_WHAT IS NEEDED_
A faithful copy is needed of the lines below from the one with "The casquette [turquoise] (2nd" up to and including the one with "The chaussure [orange] (2nd"; set it down with no pictures and no other lines.

_RECORDS SHOWN_
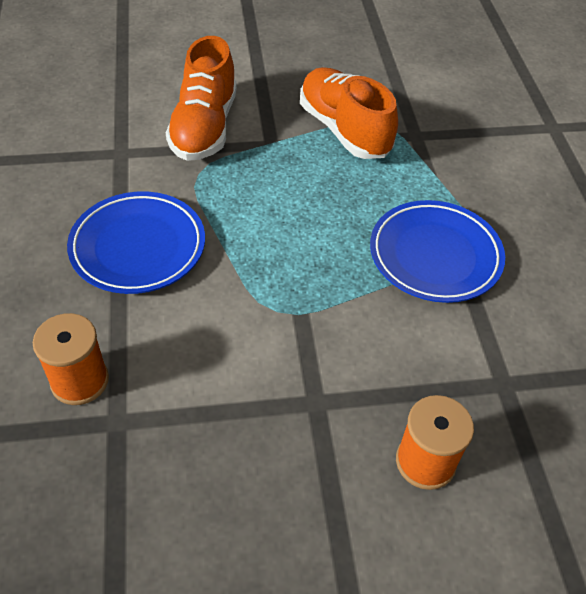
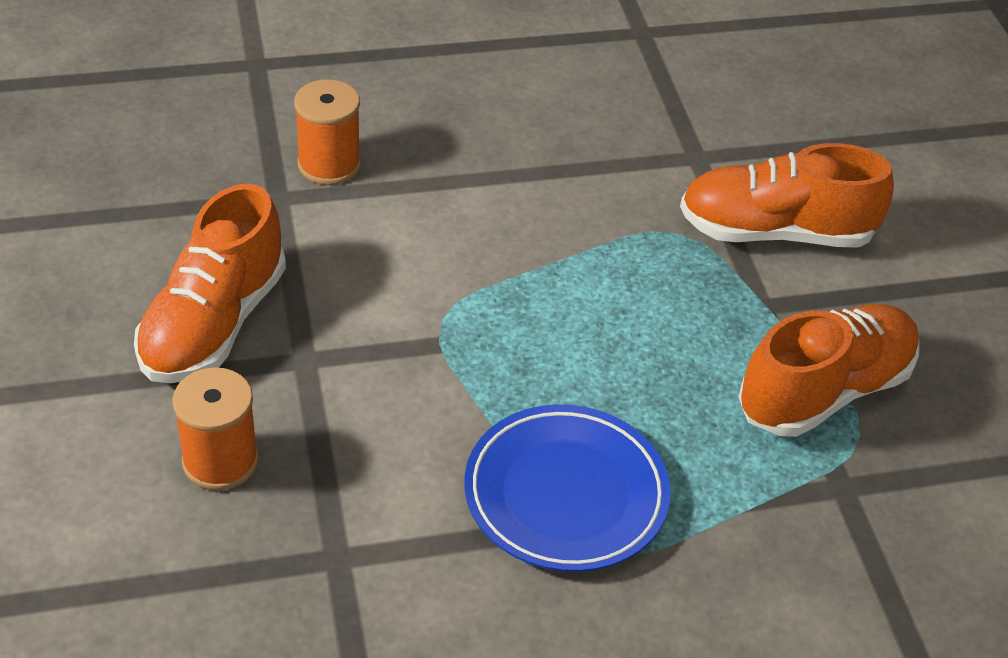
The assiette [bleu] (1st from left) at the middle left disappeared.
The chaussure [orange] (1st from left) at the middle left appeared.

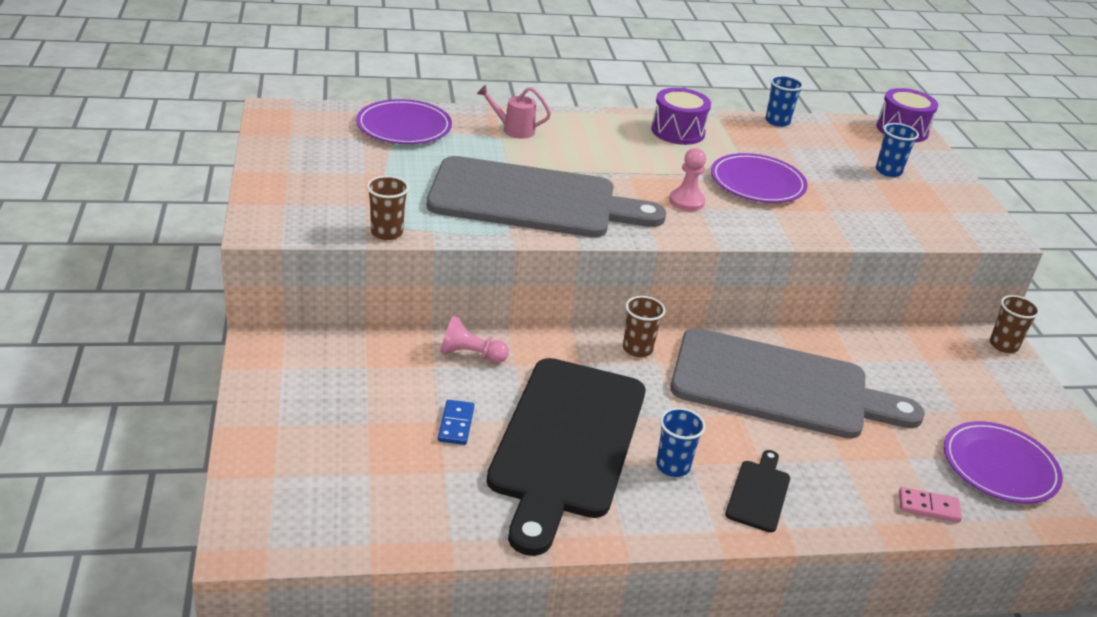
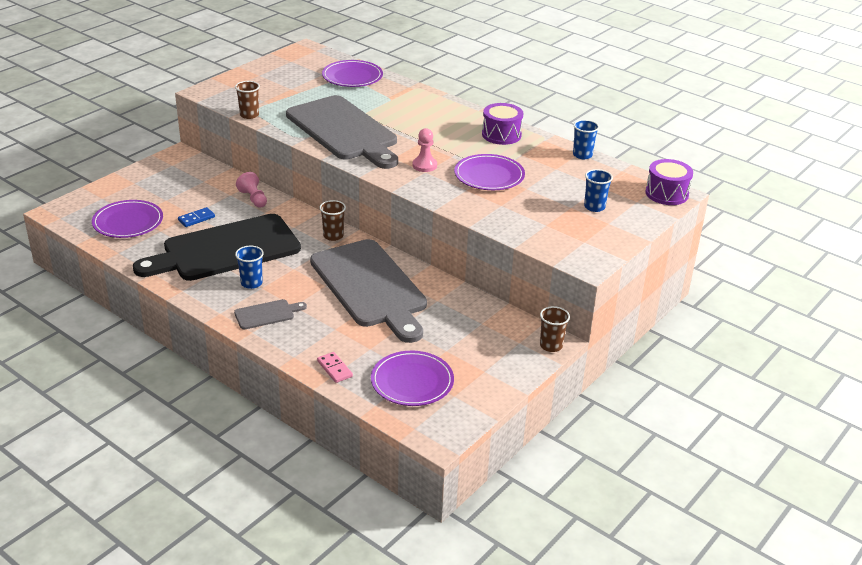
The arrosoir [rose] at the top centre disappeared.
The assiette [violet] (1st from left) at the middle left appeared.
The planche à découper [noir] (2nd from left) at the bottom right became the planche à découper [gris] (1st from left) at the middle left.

--

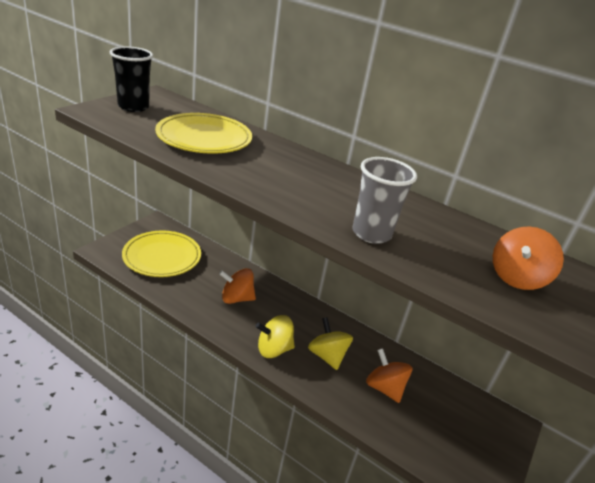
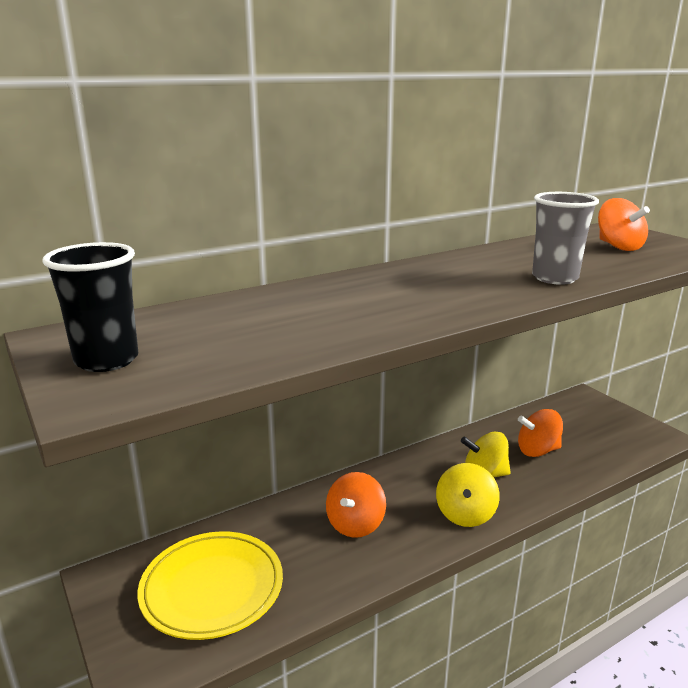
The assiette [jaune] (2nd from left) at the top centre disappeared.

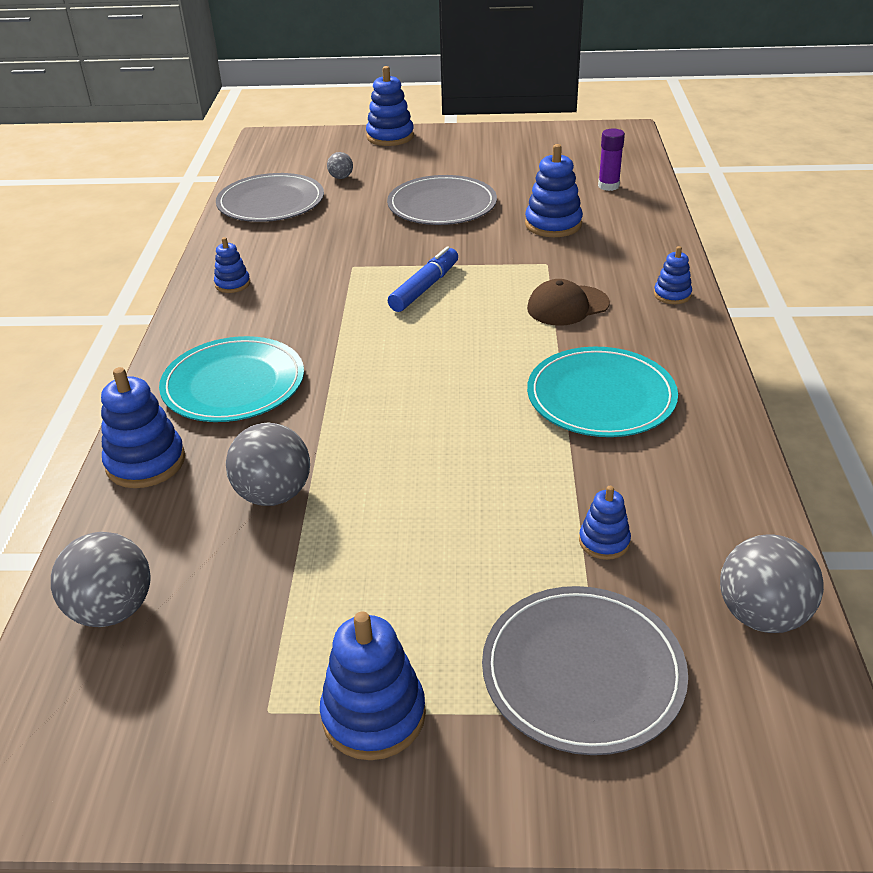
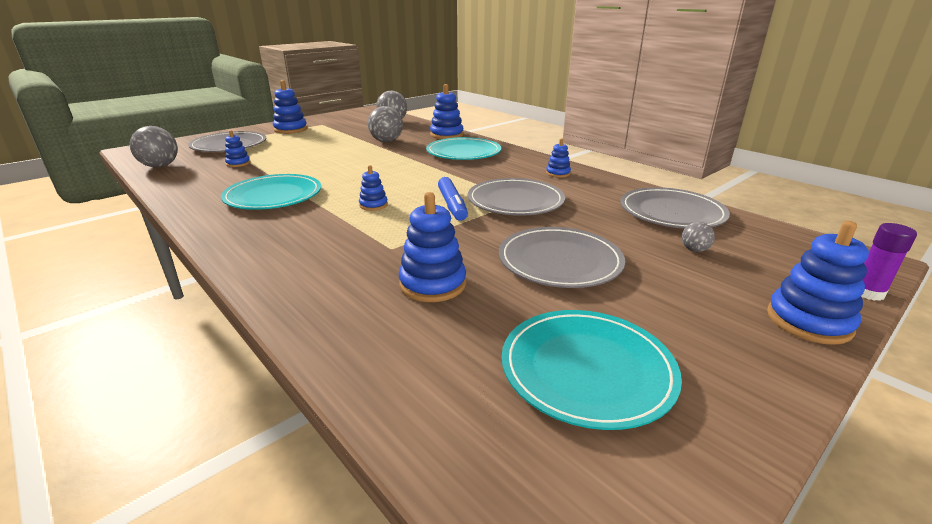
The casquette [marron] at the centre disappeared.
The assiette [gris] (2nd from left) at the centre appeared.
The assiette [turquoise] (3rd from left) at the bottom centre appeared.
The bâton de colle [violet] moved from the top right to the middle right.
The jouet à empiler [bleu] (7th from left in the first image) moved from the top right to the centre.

...

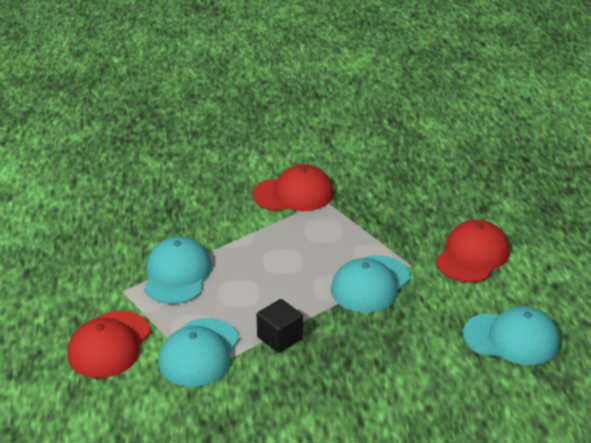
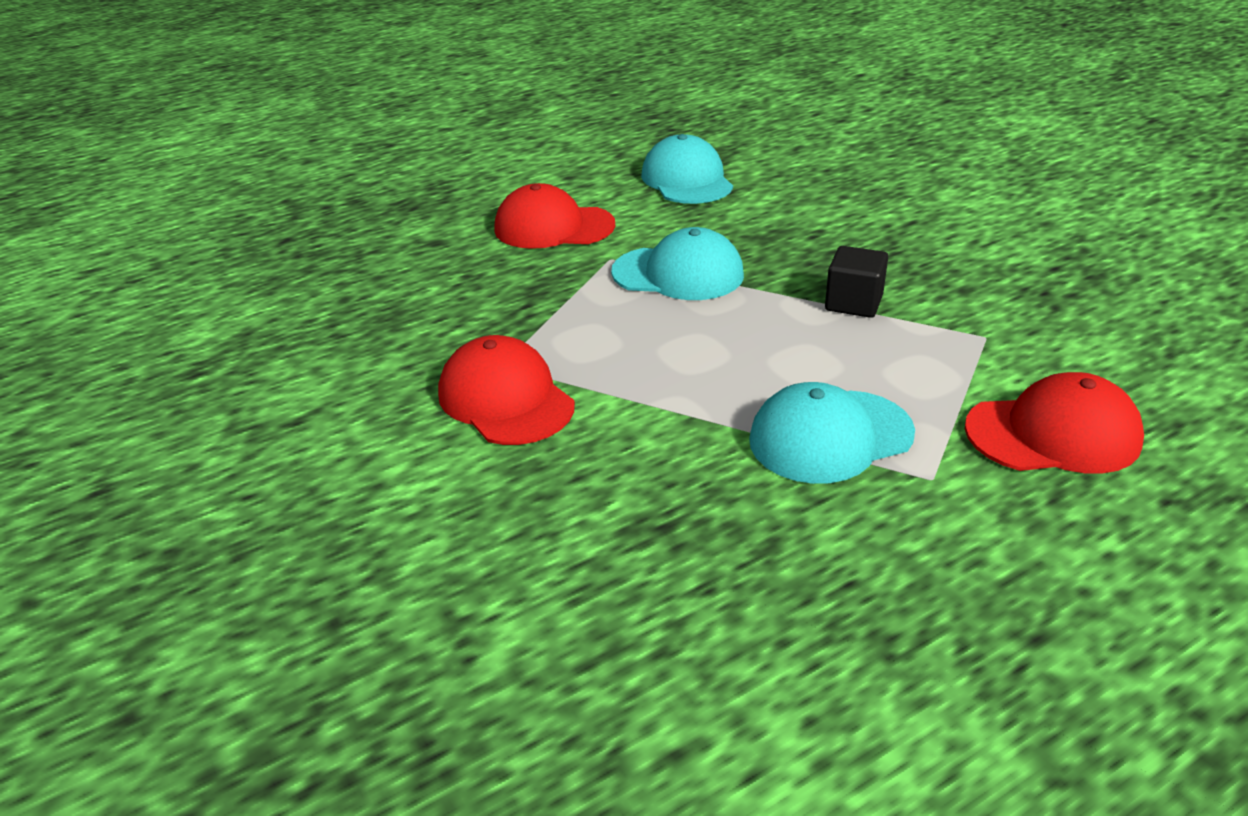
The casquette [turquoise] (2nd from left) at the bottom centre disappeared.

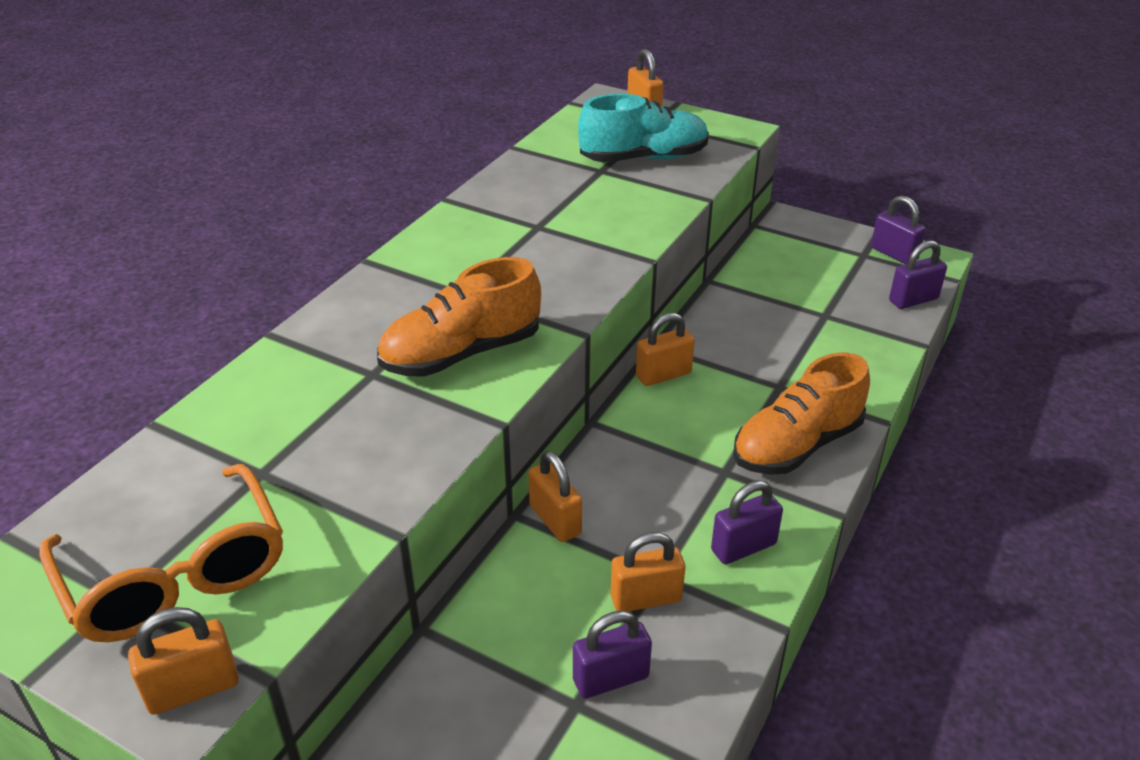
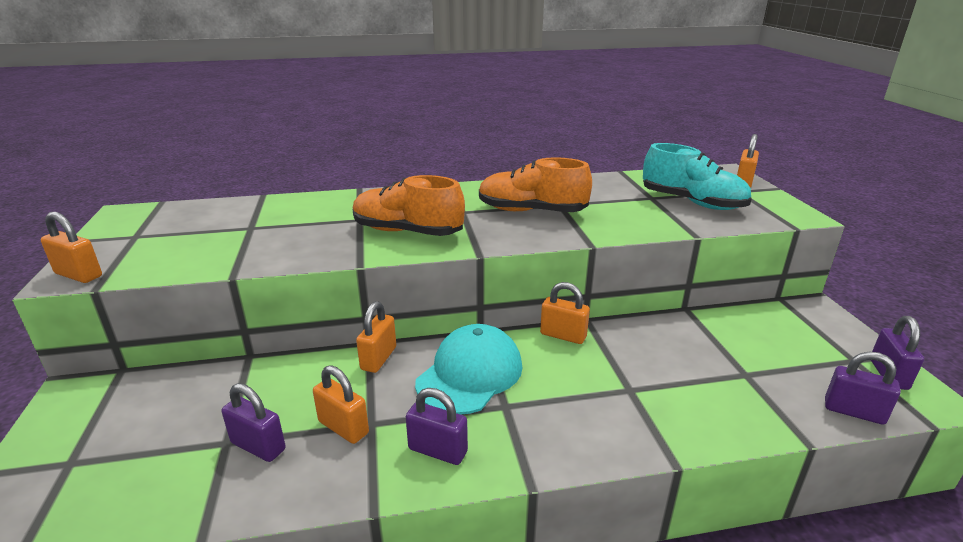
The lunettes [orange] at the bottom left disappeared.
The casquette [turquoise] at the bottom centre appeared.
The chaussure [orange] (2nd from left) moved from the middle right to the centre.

_EXERCISE SOLUTION_
The casquette [turquoise] (2nd from left) at the bottom centre disappeared.

The lunettes [orange] at the bottom left disappeared.
The casquette [turquoise] at the bottom centre appeared.
The chaussure [orange] (2nd from left) moved from the middle right to the centre.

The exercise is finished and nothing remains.